- Opening Delimiter -

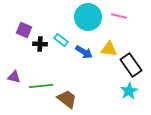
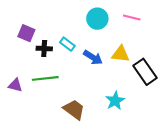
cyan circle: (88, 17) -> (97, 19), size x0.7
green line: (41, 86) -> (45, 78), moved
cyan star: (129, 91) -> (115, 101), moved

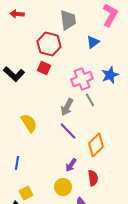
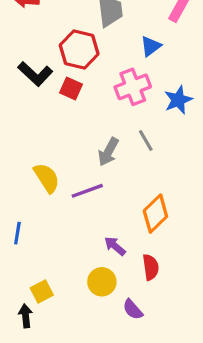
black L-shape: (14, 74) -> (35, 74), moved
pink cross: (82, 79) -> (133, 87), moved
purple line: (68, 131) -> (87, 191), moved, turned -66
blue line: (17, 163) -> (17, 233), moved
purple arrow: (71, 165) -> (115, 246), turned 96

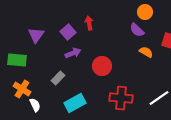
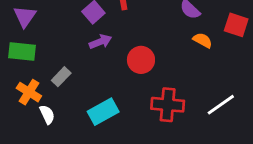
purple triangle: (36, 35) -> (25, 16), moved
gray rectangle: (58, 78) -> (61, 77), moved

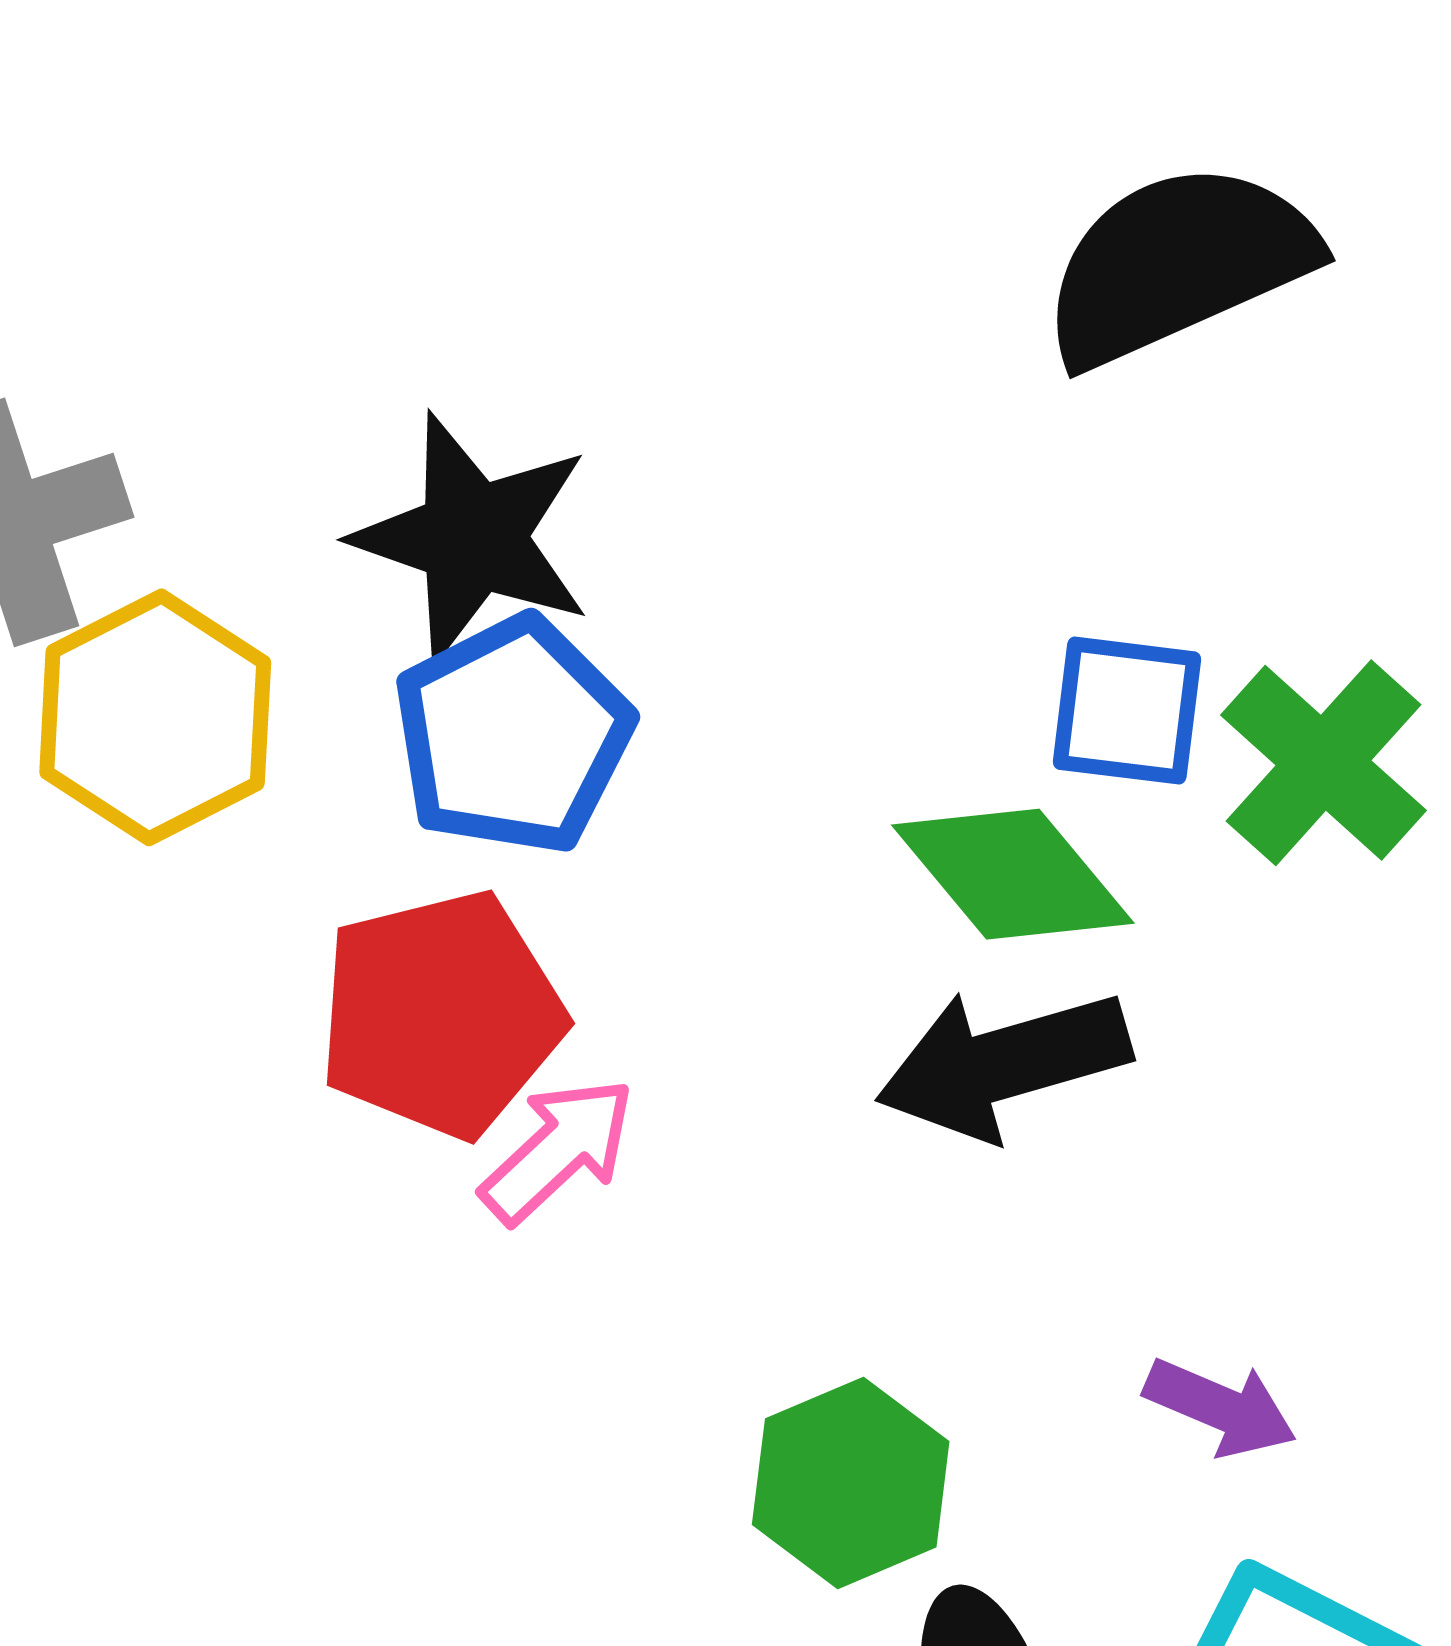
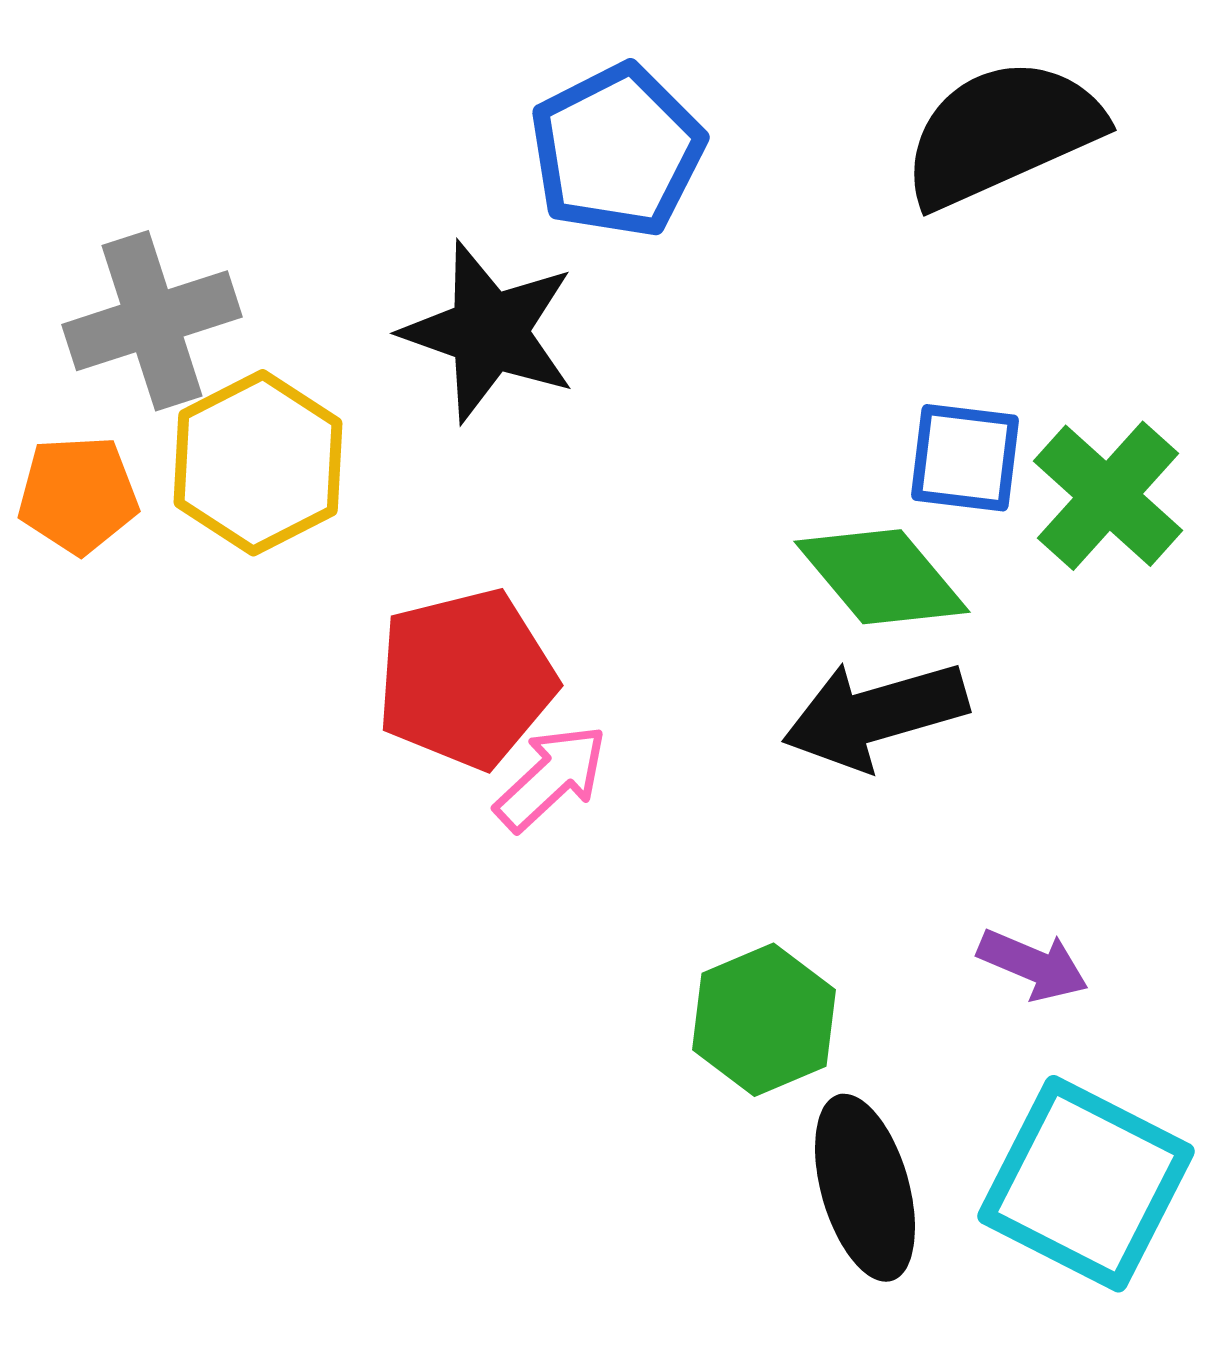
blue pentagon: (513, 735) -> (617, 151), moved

- Closing Delimiter -
- Opening Delimiter -

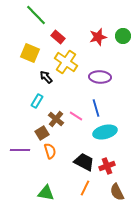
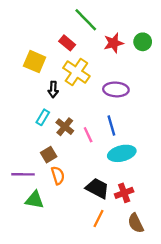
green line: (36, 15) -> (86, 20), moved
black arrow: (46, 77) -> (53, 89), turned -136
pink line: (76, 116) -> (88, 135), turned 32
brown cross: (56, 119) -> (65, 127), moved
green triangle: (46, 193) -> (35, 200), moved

- Closing Delimiter -

## [Description of the task]
Scan the preceding records line by line, and state how many lines contain "moved". Nothing else belongs in the answer.

## [Response area]
12